● SET EXERCISE
Format the rows as a JSON list of strings, one string per line, leaving out blank lines; begin at the line containing "Is brown cardboard box at center wider" and stop after the line containing "Incorrect, from the".

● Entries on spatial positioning

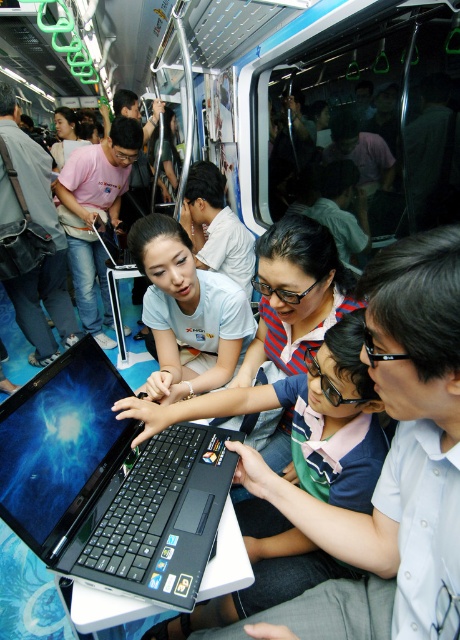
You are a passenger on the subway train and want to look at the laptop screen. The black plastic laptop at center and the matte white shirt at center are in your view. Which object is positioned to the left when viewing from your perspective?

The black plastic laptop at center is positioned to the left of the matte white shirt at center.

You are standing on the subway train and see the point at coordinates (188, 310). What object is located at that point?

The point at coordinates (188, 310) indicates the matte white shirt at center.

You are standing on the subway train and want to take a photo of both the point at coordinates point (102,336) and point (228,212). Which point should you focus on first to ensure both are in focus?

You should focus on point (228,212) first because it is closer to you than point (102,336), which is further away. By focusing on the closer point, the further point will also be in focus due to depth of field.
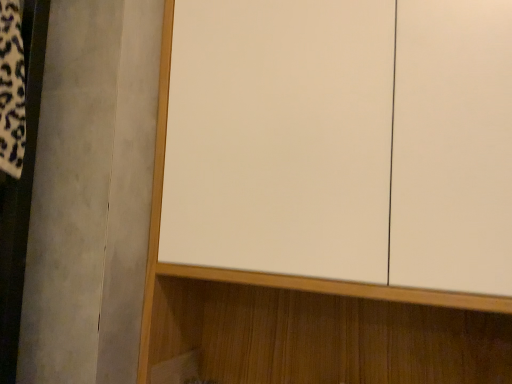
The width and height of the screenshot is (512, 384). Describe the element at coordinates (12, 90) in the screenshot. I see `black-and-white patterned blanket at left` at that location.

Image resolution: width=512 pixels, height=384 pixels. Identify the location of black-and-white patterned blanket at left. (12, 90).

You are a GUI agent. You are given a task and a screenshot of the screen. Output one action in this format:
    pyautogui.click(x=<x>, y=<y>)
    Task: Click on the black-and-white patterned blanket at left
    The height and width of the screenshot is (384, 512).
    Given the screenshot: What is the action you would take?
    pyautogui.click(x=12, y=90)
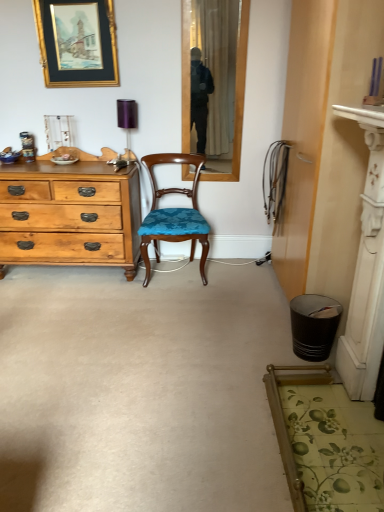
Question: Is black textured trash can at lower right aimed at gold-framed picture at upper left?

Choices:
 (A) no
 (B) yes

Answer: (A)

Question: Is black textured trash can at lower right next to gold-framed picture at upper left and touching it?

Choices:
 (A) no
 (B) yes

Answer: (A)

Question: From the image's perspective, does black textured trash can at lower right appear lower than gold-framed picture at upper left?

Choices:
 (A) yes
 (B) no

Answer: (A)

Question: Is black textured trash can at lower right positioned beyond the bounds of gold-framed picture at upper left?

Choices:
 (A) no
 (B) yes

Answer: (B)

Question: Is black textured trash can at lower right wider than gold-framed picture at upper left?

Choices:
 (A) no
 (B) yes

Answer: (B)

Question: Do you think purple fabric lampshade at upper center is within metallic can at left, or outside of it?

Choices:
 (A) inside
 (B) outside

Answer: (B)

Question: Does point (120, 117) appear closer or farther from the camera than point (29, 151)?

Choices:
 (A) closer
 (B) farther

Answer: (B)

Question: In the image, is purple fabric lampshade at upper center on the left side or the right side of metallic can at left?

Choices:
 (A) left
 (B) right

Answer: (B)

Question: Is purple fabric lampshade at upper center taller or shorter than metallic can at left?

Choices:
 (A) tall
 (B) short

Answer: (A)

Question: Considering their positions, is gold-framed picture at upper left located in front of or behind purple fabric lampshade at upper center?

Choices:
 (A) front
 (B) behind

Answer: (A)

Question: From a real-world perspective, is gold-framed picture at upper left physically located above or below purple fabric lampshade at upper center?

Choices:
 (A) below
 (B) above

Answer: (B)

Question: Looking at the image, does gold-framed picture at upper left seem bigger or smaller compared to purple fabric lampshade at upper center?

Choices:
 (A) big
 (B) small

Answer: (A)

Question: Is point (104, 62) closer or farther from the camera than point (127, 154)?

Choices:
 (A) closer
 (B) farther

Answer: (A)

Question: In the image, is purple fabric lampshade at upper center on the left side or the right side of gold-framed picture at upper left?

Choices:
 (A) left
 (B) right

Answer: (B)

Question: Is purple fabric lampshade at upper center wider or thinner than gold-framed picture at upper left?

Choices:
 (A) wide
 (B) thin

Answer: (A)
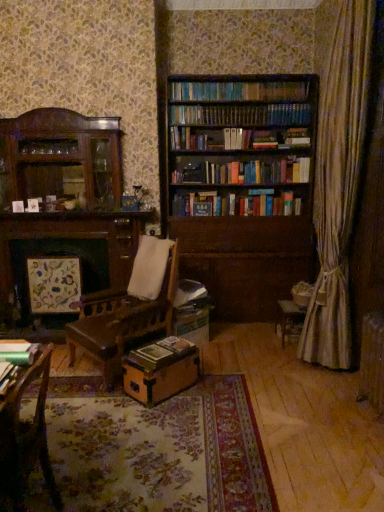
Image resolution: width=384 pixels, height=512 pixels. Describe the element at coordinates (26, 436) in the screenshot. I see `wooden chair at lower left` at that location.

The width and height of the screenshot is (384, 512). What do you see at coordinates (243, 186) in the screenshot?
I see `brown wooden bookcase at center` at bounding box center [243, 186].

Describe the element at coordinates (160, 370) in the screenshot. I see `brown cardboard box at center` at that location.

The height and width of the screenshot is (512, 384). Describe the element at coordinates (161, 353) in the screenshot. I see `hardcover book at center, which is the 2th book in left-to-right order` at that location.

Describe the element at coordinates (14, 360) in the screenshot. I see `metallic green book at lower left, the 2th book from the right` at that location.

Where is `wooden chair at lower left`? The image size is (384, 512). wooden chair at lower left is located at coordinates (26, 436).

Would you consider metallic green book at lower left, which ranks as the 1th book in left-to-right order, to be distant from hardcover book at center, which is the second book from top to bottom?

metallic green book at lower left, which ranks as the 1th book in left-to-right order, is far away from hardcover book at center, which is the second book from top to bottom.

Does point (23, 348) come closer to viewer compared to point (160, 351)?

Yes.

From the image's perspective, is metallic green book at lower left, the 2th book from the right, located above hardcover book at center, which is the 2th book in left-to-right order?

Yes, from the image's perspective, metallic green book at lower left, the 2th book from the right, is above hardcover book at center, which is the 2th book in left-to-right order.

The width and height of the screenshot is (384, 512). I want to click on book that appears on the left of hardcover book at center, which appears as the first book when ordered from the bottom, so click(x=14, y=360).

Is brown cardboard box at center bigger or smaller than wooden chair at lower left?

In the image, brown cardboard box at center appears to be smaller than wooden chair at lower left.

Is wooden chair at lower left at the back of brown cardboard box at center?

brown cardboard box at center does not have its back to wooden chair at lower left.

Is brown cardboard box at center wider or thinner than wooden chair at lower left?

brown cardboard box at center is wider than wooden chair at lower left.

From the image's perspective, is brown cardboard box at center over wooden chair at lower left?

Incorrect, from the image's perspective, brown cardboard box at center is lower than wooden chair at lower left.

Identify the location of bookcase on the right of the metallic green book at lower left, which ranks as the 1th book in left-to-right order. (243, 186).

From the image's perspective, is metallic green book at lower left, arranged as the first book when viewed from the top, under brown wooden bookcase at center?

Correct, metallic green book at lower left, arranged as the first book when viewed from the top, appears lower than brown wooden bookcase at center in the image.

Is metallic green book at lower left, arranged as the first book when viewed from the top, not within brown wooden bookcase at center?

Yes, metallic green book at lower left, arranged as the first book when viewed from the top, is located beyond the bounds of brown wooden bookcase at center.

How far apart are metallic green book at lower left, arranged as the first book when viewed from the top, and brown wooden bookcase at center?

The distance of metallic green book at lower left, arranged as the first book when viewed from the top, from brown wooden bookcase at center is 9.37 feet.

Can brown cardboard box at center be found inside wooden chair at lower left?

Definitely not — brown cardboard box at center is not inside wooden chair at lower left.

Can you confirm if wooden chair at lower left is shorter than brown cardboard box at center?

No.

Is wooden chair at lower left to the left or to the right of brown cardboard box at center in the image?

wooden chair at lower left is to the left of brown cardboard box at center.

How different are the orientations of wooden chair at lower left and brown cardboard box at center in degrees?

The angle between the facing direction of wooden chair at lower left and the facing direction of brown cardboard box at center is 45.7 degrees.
---
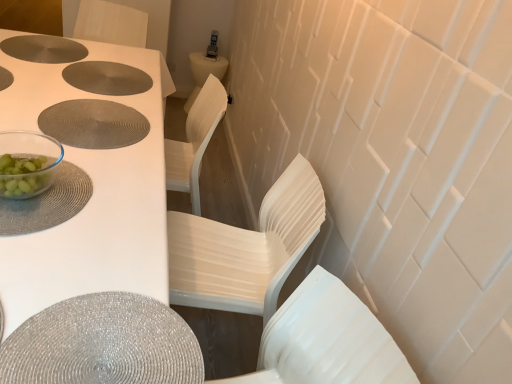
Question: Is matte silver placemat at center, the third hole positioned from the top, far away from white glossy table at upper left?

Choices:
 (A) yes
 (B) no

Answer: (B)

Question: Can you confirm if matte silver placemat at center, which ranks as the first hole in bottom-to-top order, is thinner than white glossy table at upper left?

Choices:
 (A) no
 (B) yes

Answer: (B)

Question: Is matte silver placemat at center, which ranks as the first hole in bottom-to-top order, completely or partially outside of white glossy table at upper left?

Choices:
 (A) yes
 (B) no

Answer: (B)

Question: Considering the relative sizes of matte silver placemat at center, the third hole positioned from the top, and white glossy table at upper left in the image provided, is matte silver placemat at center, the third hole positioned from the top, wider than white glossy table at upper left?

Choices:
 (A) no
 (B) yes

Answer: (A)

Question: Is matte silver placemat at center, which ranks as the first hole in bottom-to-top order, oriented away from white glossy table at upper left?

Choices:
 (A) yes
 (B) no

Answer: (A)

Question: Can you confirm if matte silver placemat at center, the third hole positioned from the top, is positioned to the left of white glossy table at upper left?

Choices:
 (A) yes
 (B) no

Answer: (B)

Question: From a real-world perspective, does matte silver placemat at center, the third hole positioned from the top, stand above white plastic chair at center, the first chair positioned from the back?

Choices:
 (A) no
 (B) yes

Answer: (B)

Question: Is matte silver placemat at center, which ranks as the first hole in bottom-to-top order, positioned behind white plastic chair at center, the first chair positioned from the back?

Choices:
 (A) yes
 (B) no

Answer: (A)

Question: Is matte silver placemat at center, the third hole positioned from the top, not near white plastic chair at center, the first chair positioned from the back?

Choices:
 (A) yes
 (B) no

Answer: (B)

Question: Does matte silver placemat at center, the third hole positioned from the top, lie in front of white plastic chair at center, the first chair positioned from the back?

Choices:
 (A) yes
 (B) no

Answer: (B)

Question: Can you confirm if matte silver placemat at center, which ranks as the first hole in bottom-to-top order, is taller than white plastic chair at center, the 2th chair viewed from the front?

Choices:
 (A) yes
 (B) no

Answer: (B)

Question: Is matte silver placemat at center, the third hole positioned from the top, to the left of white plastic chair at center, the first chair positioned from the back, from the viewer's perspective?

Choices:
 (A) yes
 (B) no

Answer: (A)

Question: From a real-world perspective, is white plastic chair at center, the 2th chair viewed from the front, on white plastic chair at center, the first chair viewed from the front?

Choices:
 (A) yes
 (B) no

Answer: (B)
--
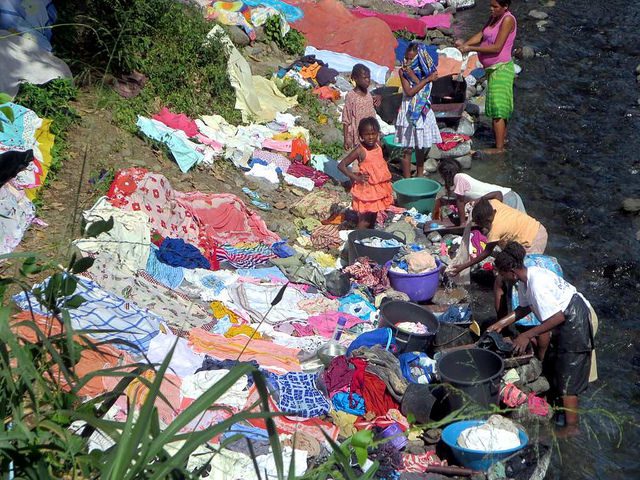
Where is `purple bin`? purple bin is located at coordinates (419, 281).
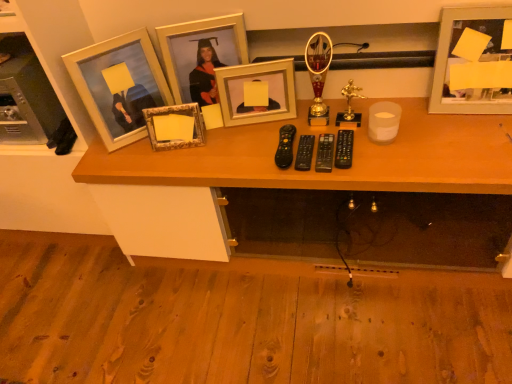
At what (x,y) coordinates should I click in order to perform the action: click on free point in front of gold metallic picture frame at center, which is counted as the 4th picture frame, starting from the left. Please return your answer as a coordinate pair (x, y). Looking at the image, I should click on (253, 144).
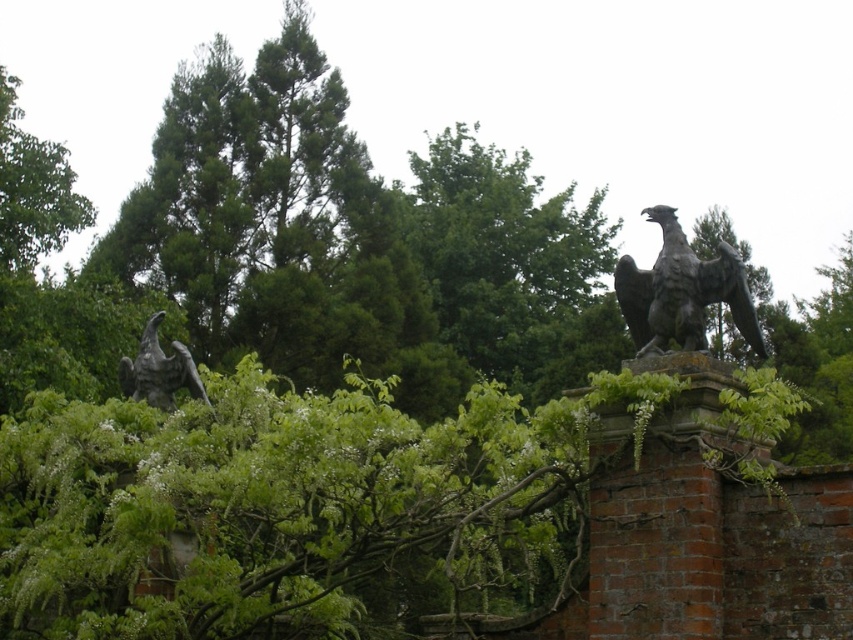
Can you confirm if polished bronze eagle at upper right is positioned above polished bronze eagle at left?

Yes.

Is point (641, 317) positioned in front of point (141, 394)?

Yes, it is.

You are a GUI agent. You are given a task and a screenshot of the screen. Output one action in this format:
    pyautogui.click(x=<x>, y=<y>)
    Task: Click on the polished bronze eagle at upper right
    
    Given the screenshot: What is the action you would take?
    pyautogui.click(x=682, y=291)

● COMPLETE ANSWER
[
  "Is brown cardboard box at center wider or thinner than wooden chair at lower left?",
  "brown cardboard box at center is wider than wooden chair at lower left.",
  "From the image's perspective, is brown cardboard box at center over wooden chair at lower left?",
  "Incorrect, from the image's perspective, brown cardboard box at center is lower than wooden chair at lower left."
]